[What you need to do]:
Present everything from the start of the listing down to the line containing "at coordinates 248,225." as a numbered list, leaving out blank lines.

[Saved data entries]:
== Segment start ==
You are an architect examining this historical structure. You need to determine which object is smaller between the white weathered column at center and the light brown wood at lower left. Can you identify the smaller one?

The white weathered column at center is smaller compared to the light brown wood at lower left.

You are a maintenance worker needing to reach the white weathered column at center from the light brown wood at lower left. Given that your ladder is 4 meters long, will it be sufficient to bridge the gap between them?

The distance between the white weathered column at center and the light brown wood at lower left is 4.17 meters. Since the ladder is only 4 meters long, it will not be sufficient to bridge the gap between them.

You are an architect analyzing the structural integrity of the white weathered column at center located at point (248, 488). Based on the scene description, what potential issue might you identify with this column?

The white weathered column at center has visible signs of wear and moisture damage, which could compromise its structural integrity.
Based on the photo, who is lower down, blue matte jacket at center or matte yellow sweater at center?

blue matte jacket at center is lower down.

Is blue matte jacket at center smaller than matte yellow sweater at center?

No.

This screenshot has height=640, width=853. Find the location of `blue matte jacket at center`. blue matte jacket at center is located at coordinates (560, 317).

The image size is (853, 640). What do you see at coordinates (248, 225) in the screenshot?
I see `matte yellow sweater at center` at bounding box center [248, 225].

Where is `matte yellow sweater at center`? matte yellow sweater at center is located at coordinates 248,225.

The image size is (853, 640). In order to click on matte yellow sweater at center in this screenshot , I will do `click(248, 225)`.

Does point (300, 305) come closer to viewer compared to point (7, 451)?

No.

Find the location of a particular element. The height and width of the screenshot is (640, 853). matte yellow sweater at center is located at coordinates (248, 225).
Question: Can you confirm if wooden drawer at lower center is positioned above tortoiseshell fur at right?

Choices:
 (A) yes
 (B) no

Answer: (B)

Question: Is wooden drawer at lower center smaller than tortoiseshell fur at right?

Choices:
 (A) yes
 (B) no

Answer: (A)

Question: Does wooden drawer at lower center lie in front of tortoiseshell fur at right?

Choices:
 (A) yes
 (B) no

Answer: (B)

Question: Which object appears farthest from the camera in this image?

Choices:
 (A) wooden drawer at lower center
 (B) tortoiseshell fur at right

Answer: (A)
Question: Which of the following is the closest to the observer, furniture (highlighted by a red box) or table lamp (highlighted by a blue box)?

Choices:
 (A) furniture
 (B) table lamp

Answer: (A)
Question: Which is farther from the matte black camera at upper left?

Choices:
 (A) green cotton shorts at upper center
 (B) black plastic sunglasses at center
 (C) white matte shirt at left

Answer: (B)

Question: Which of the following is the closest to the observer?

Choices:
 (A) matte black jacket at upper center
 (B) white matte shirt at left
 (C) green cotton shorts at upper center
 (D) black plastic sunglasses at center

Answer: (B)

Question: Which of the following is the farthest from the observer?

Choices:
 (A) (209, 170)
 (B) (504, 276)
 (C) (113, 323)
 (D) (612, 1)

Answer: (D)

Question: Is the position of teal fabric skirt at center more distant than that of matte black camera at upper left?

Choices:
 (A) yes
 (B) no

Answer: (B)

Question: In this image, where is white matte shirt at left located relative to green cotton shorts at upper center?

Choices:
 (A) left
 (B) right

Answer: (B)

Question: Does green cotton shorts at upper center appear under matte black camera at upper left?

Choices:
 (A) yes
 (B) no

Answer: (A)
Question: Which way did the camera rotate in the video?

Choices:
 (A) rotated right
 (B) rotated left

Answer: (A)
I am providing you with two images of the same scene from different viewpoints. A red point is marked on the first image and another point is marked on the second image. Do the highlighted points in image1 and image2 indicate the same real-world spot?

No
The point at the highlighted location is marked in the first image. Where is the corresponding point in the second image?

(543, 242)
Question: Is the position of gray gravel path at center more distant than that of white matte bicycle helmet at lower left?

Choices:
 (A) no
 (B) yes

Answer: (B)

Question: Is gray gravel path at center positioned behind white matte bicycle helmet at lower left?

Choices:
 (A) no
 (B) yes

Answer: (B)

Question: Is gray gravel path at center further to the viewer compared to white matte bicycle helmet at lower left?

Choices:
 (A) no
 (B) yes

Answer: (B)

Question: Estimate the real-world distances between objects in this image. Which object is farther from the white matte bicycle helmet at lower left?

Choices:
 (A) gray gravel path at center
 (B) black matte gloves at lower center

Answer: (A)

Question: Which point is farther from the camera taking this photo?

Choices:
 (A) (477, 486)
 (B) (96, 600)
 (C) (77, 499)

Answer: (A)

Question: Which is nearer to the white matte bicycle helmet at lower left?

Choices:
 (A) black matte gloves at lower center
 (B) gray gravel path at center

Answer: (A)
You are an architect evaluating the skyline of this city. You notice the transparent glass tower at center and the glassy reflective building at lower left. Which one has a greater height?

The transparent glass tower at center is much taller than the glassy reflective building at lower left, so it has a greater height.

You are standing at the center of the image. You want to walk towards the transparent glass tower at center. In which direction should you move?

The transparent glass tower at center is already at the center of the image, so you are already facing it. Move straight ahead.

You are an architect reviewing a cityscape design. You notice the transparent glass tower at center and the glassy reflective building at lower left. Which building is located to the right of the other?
== Segment end ==
[Answer to this task]:
1. You are an architect examining this historical structure. You need to determine which object is smaller between the white weathered column at center and the light brown wood at lower left. Can you identify the smaller one?
2. The white weathered column at center is smaller compared to the light brown wood at lower left.
3. You are a maintenance worker needing to reach the white weathered column at center from the light brown wood at lower left. Given that your ladder is 4 meters long, will it be sufficient to bridge the gap between them?
4. The distance between the white weathered column at center and the light brown wood at lower left is 4.17 meters. Since the ladder is only 4 meters long, it will not be sufficient to bridge the gap between them.
5. You are an architect analyzing the structural integrity of the white weathered column at center located at point (248, 488). Based on the scene description, what potential issue might you identify with this column?
6. The white weathered column at center has visible signs of wear and moisture damage, which could compromise its structural integrity.
7. Based on the photo, who is lower down, blue matte jacket at center or matte yellow sweater at center?
8. blue matte jacket at center is lower down.
9. Is blue matte jacket at center smaller than matte yellow sweater at center?
10. No.
11. This screenshot has height=640, width=853. Find the location of `blue matte jacket at center`. blue matte jacket at center is located at coordinates (560, 317).
12. The image size is (853, 640). What do you see at coordinates (248, 225) in the screenshot?
13. I see `matte yellow sweater at center` at bounding box center [248, 225].
14. Where is `matte yellow sweater at center`? matte yellow sweater at center is located at coordinates 248,225.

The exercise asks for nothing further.